AIM OF THE TASK - Set the records down once more so that they match the source word for word.

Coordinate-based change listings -
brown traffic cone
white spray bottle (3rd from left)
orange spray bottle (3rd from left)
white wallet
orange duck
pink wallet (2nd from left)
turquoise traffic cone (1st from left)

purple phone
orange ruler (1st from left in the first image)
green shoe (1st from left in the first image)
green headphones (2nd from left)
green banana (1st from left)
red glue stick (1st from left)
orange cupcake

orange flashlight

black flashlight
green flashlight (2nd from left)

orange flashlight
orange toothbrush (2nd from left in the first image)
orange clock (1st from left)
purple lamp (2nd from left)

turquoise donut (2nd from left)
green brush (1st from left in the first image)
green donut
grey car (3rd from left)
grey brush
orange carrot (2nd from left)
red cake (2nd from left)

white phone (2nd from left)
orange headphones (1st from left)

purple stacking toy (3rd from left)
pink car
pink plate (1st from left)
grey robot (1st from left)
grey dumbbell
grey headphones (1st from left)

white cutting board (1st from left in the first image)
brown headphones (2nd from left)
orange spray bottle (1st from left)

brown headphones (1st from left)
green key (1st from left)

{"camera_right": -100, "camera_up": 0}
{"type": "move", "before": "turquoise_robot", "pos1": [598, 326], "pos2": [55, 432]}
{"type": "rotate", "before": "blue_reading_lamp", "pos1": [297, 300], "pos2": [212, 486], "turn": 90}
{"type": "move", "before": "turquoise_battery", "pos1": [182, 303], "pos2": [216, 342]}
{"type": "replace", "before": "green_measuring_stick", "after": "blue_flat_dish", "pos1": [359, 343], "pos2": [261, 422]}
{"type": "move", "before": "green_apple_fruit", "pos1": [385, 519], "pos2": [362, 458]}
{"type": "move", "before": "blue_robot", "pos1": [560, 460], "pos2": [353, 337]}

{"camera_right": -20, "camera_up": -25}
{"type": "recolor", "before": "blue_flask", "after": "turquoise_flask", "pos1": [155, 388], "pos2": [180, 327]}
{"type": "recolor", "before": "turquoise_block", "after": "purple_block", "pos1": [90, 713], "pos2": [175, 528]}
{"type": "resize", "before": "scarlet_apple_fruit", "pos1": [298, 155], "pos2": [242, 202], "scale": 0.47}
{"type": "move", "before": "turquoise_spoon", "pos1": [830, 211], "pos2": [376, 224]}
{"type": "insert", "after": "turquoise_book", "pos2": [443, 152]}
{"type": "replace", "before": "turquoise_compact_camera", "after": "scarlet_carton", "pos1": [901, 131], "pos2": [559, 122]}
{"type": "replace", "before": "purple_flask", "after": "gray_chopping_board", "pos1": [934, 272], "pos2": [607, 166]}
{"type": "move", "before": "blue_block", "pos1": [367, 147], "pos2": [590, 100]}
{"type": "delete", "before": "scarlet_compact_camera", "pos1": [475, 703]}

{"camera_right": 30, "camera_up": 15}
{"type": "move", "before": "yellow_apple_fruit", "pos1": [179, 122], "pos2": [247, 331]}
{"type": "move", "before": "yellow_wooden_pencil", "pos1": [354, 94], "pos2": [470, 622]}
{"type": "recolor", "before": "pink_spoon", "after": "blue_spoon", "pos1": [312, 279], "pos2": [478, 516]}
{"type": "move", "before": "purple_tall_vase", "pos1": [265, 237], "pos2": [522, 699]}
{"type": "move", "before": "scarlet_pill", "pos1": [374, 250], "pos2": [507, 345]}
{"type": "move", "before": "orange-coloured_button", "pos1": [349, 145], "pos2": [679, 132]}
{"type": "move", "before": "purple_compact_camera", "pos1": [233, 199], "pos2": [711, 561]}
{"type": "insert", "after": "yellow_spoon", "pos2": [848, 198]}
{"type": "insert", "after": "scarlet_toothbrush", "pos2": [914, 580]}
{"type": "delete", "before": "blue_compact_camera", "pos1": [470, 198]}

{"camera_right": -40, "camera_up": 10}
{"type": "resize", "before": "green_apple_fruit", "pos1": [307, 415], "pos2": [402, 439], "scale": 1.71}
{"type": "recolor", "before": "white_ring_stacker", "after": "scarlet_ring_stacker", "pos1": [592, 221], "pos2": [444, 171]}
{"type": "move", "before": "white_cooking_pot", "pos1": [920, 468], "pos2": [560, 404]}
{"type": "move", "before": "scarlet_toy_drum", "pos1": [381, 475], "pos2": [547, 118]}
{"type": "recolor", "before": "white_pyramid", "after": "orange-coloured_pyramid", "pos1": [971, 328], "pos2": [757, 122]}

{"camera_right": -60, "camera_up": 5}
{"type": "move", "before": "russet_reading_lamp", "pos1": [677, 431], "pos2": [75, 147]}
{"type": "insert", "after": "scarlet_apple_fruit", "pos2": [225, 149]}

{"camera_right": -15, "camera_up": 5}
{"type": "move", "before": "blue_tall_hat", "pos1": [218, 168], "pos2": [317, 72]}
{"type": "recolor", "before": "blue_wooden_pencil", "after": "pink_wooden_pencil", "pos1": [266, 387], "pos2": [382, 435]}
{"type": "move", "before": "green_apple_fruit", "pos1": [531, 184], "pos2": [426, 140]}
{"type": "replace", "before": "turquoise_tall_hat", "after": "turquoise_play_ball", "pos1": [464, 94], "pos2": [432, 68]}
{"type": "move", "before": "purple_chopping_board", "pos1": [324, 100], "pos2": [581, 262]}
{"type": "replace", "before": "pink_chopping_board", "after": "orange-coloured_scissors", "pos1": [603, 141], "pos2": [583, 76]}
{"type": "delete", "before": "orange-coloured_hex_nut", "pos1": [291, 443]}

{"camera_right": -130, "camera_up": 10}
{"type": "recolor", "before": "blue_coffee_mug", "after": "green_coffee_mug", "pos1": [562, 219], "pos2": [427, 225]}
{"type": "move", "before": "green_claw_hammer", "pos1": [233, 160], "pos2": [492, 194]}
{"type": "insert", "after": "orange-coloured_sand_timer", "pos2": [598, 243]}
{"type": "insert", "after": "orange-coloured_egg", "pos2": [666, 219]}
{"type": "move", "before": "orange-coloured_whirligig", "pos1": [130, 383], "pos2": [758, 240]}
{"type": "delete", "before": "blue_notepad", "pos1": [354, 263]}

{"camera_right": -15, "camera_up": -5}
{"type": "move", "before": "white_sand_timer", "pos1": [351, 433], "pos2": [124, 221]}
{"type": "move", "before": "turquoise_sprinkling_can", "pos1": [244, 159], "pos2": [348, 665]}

FINISHED EXERCISE -
brown traffic cone
white spray bottle (3rd from left)
orange spray bottle (3rd from left)
white wallet
orange duck
pink wallet (2nd from left)
turquoise traffic cone (1st from left)

purple phone
orange ruler (1st from left in the first image)
green shoe (1st from left in the first image)
green headphones (2nd from left)
green banana (1st from left)
red glue stick (1st from left)
orange cupcake

orange flashlight

black flashlight
green flashlight (2nd from left)

orange flashlight
orange toothbrush (2nd from left in the first image)
orange clock (1st from left)
purple lamp (2nd from left)

turquoise donut (2nd from left)
green brush (1st from left in the first image)
green donut
grey car (3rd from left)
grey brush
orange carrot (2nd from left)
red cake (2nd from left)

white phone (2nd from left)
orange headphones (1st from left)

purple stacking toy (3rd from left)
pink car
pink plate (1st from left)
grey robot (1st from left)
grey dumbbell
grey headphones (1st from left)

white cutting board (1st from left in the first image)
brown headphones (2nd from left)
orange spray bottle (1st from left)

brown headphones (1st from left)
green key (1st from left)

{"camera_right": -100, "camera_up": 0}
{"type": "move", "before": "turquoise_robot", "pos1": [598, 326], "pos2": [55, 432]}
{"type": "rotate", "before": "blue_reading_lamp", "pos1": [297, 300], "pos2": [212, 486], "turn": 90}
{"type": "move", "before": "turquoise_battery", "pos1": [182, 303], "pos2": [216, 342]}
{"type": "replace", "before": "green_measuring_stick", "after": "blue_flat_dish", "pos1": [359, 343], "pos2": [261, 422]}
{"type": "move", "before": "green_apple_fruit", "pos1": [385, 519], "pos2": [362, 458]}
{"type": "move", "before": "blue_robot", "pos1": [560, 460], "pos2": [353, 337]}

{"camera_right": -20, "camera_up": -25}
{"type": "recolor", "before": "blue_flask", "after": "turquoise_flask", "pos1": [155, 388], "pos2": [180, 327]}
{"type": "recolor", "before": "turquoise_block", "after": "purple_block", "pos1": [90, 713], "pos2": [175, 528]}
{"type": "resize", "before": "scarlet_apple_fruit", "pos1": [298, 155], "pos2": [242, 202], "scale": 0.47}
{"type": "move", "before": "turquoise_spoon", "pos1": [830, 211], "pos2": [376, 224]}
{"type": "insert", "after": "turquoise_book", "pos2": [443, 152]}
{"type": "replace", "before": "turquoise_compact_camera", "after": "scarlet_carton", "pos1": [901, 131], "pos2": [559, 122]}
{"type": "replace", "before": "purple_flask", "after": "gray_chopping_board", "pos1": [934, 272], "pos2": [607, 166]}
{"type": "move", "before": "blue_block", "pos1": [367, 147], "pos2": [590, 100]}
{"type": "delete", "before": "scarlet_compact_camera", "pos1": [475, 703]}

{"camera_right": 30, "camera_up": 15}
{"type": "move", "before": "yellow_apple_fruit", "pos1": [179, 122], "pos2": [247, 331]}
{"type": "move", "before": "yellow_wooden_pencil", "pos1": [354, 94], "pos2": [470, 622]}
{"type": "recolor", "before": "pink_spoon", "after": "blue_spoon", "pos1": [312, 279], "pos2": [478, 516]}
{"type": "move", "before": "purple_tall_vase", "pos1": [265, 237], "pos2": [522, 699]}
{"type": "move", "before": "scarlet_pill", "pos1": [374, 250], "pos2": [507, 345]}
{"type": "move", "before": "orange-coloured_button", "pos1": [349, 145], "pos2": [679, 132]}
{"type": "move", "before": "purple_compact_camera", "pos1": [233, 199], "pos2": [711, 561]}
{"type": "insert", "after": "yellow_spoon", "pos2": [848, 198]}
{"type": "insert", "after": "scarlet_toothbrush", "pos2": [914, 580]}
{"type": "delete", "before": "blue_compact_camera", "pos1": [470, 198]}

{"camera_right": -40, "camera_up": 10}
{"type": "resize", "before": "green_apple_fruit", "pos1": [307, 415], "pos2": [402, 439], "scale": 1.71}
{"type": "recolor", "before": "white_ring_stacker", "after": "scarlet_ring_stacker", "pos1": [592, 221], "pos2": [444, 171]}
{"type": "move", "before": "white_cooking_pot", "pos1": [920, 468], "pos2": [560, 404]}
{"type": "move", "before": "scarlet_toy_drum", "pos1": [381, 475], "pos2": [547, 118]}
{"type": "recolor", "before": "white_pyramid", "after": "orange-coloured_pyramid", "pos1": [971, 328], "pos2": [757, 122]}

{"camera_right": -60, "camera_up": 5}
{"type": "move", "before": "russet_reading_lamp", "pos1": [677, 431], "pos2": [75, 147]}
{"type": "insert", "after": "scarlet_apple_fruit", "pos2": [225, 149]}

{"camera_right": -15, "camera_up": 5}
{"type": "move", "before": "blue_tall_hat", "pos1": [218, 168], "pos2": [317, 72]}
{"type": "recolor", "before": "blue_wooden_pencil", "after": "pink_wooden_pencil", "pos1": [266, 387], "pos2": [382, 435]}
{"type": "move", "before": "green_apple_fruit", "pos1": [531, 184], "pos2": [426, 140]}
{"type": "replace", "before": "turquoise_tall_hat", "after": "turquoise_play_ball", "pos1": [464, 94], "pos2": [432, 68]}
{"type": "move", "before": "purple_chopping_board", "pos1": [324, 100], "pos2": [581, 262]}
{"type": "replace", "before": "pink_chopping_board", "after": "orange-coloured_scissors", "pos1": [603, 141], "pos2": [583, 76]}
{"type": "delete", "before": "orange-coloured_hex_nut", "pos1": [291, 443]}

{"camera_right": -130, "camera_up": 10}
{"type": "recolor", "before": "blue_coffee_mug", "after": "green_coffee_mug", "pos1": [562, 219], "pos2": [427, 225]}
{"type": "move", "before": "green_claw_hammer", "pos1": [233, 160], "pos2": [492, 194]}
{"type": "insert", "after": "orange-coloured_sand_timer", "pos2": [598, 243]}
{"type": "insert", "after": "orange-coloured_egg", "pos2": [666, 219]}
{"type": "move", "before": "orange-coloured_whirligig", "pos1": [130, 383], "pos2": [758, 240]}
{"type": "delete", "before": "blue_notepad", "pos1": [354, 263]}

{"camera_right": -15, "camera_up": -5}
{"type": "move", "before": "white_sand_timer", "pos1": [351, 433], "pos2": [124, 221]}
{"type": "move", "before": "turquoise_sprinkling_can", "pos1": [244, 159], "pos2": [348, 665]}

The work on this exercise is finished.